-- Data items --
--- START ---
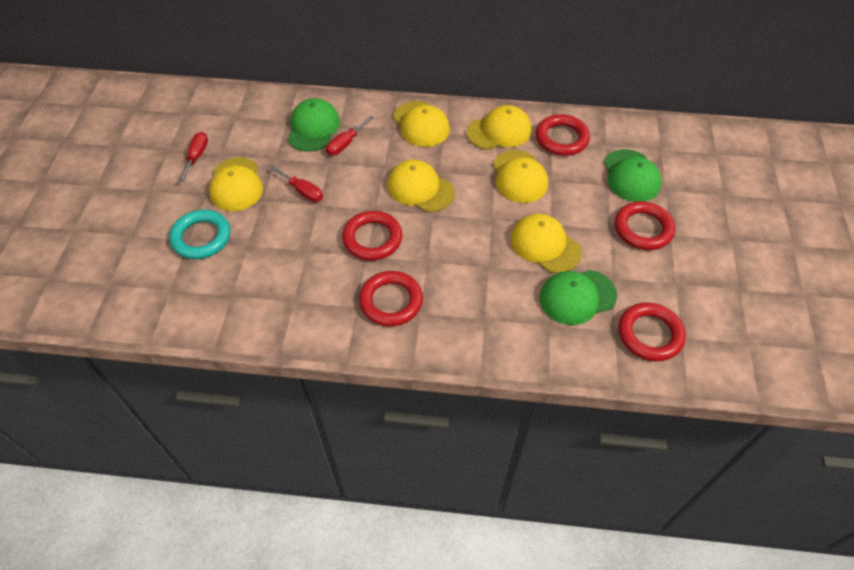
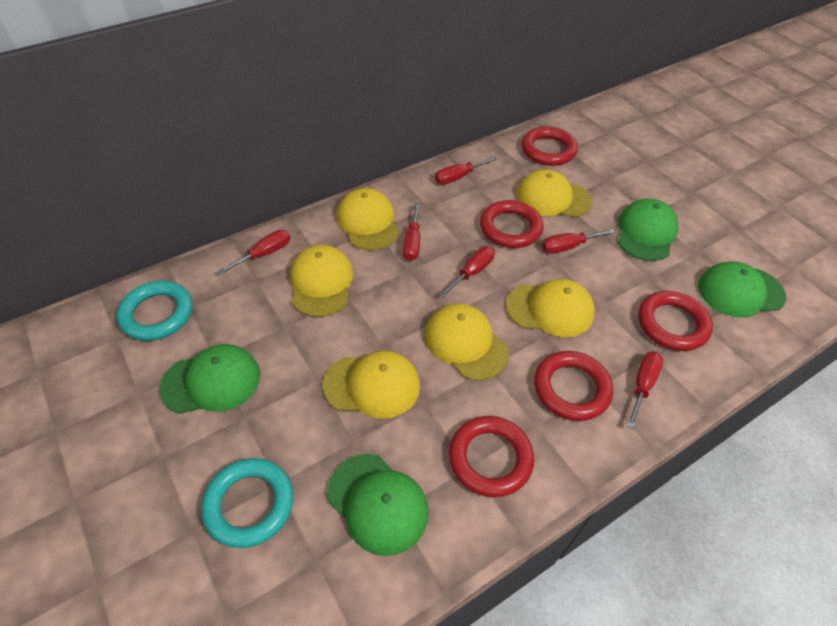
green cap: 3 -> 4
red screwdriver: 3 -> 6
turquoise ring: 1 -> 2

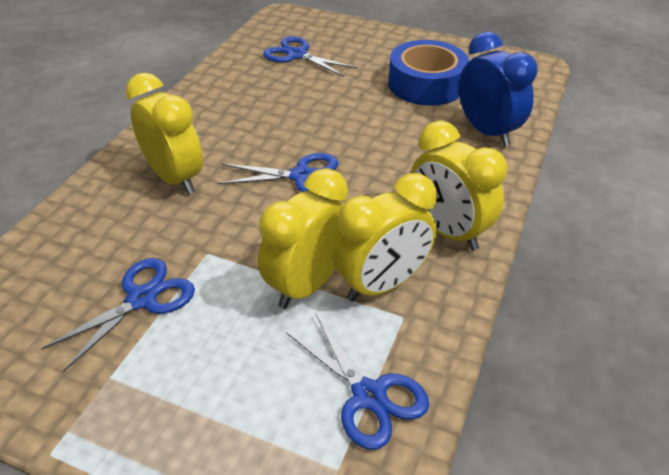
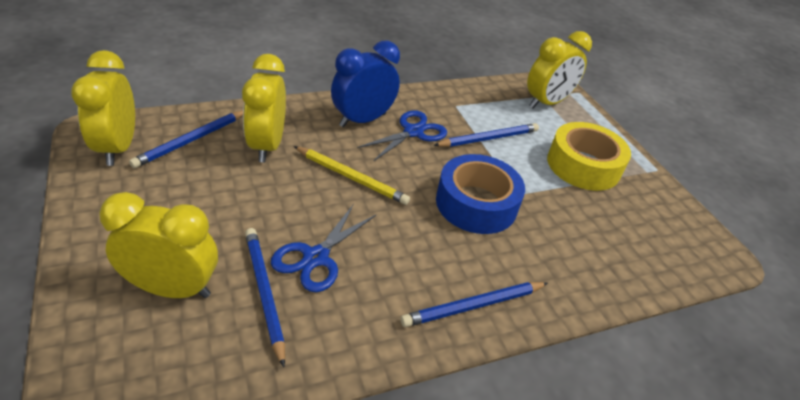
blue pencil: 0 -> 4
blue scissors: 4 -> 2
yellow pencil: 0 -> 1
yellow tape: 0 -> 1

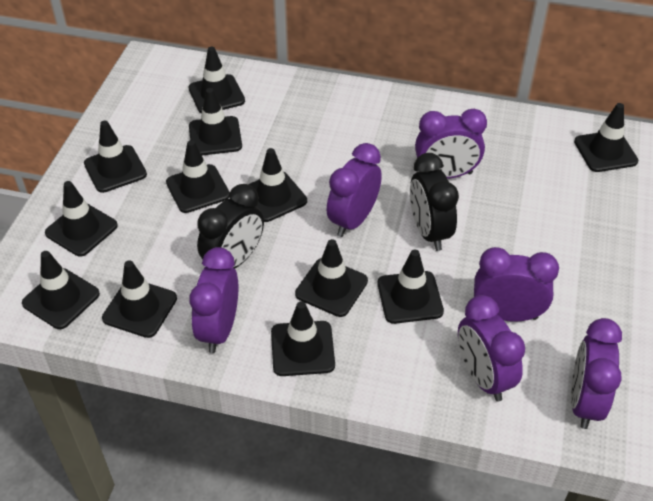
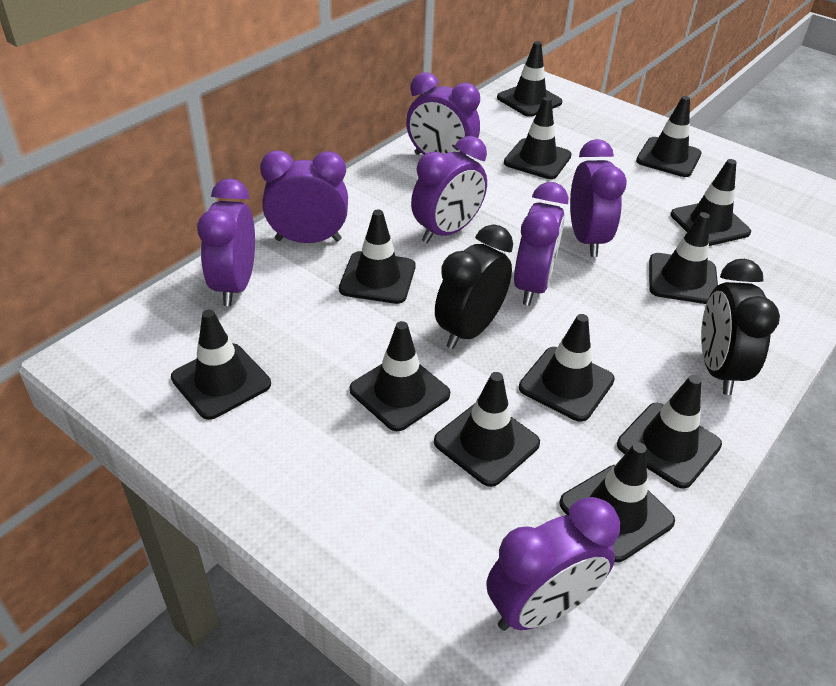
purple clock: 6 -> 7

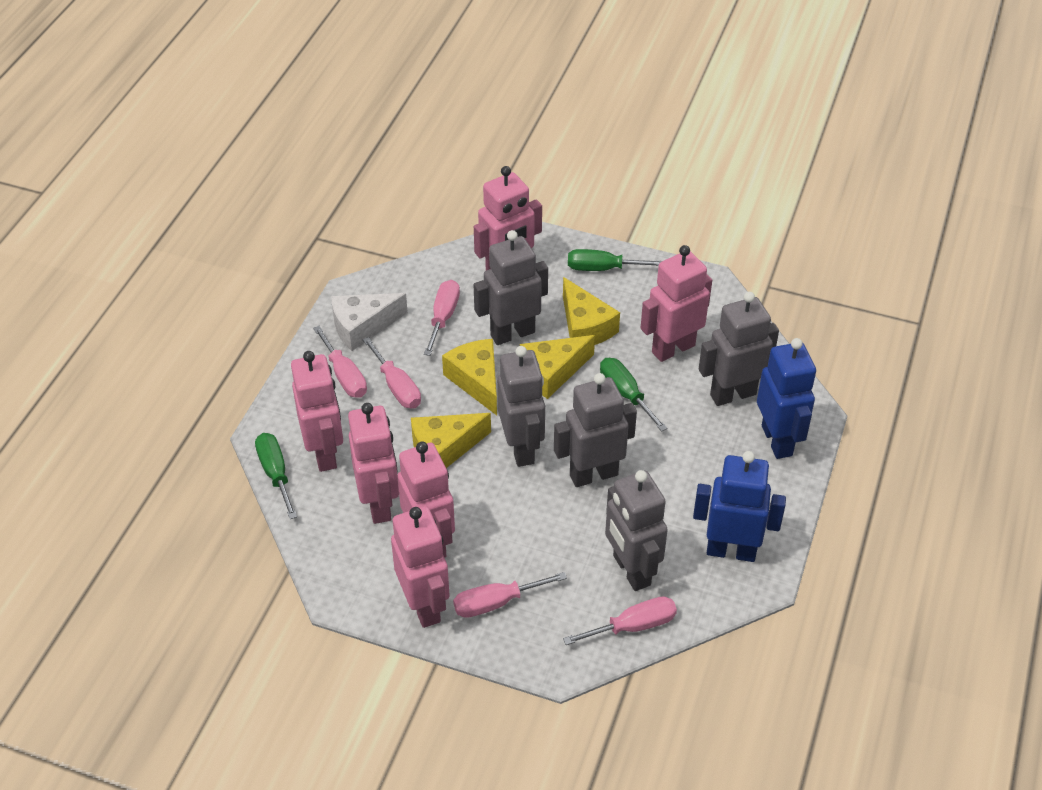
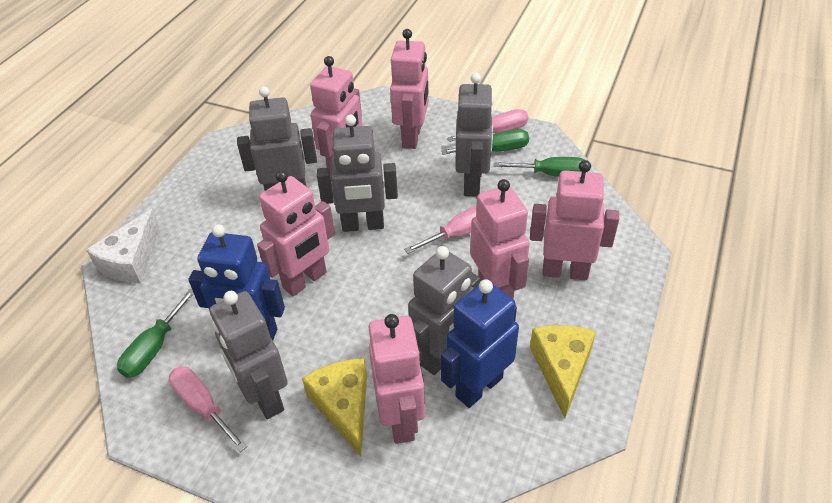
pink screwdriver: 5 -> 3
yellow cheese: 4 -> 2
--- END ---
-- WORK TO BE COMPLETED --
Give the number of lines in the records above that contain "yellow", with no other words.

-- EXERCISE SOLUTION --
3